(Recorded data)

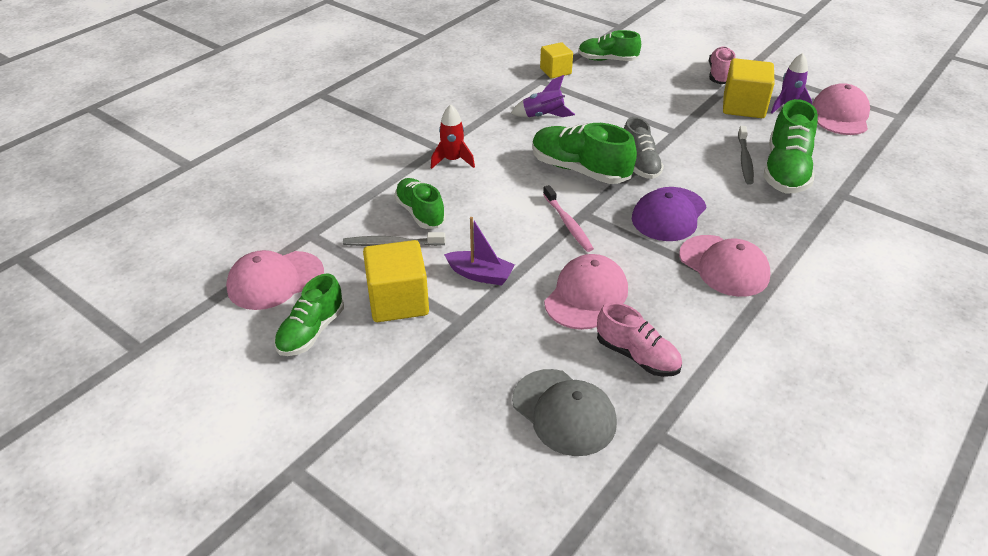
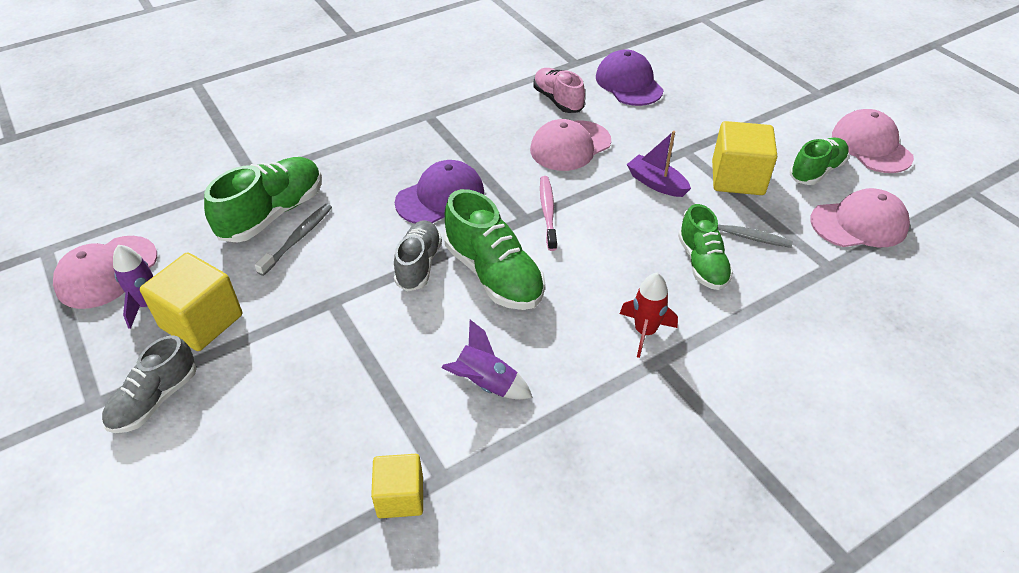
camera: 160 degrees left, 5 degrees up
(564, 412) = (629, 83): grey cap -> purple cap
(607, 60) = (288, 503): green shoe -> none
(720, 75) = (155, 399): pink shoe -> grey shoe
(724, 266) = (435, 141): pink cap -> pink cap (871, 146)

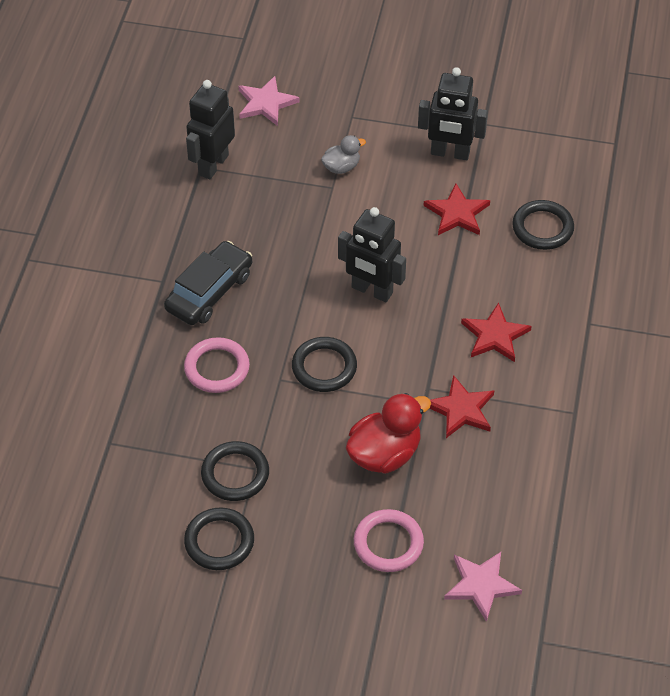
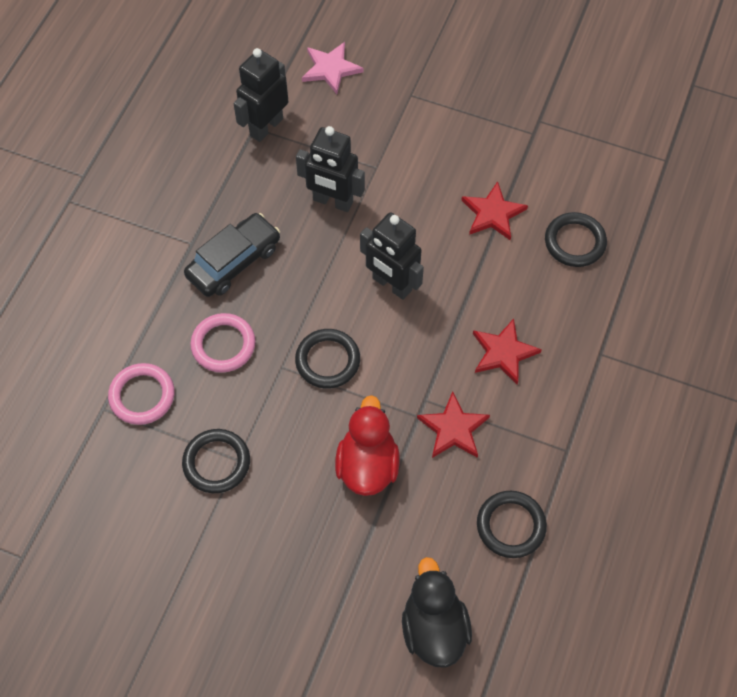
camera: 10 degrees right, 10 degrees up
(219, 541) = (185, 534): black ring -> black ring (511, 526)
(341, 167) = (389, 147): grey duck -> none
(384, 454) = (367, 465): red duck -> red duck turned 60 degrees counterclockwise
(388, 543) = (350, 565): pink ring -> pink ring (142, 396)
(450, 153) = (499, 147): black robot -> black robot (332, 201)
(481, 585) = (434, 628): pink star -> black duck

AIM OF THE TASK: Please give again only the lines from the one containing "(724, 266) = (435, 141): pink" through the last line of the entries above, exactly as they stand and without pictures.

EXERCISE ANSWER:
(724, 266) = (435, 141): pink cap -> pink cap (871, 146)

camera: 10 degrees right, 10 degrees up
(219, 541) = (185, 534): black ring -> black ring (511, 526)
(341, 167) = (389, 147): grey duck -> none
(384, 454) = (367, 465): red duck -> red duck turned 60 degrees counterclockwise
(388, 543) = (350, 565): pink ring -> pink ring (142, 396)
(450, 153) = (499, 147): black robot -> black robot (332, 201)
(481, 585) = (434, 628): pink star -> black duck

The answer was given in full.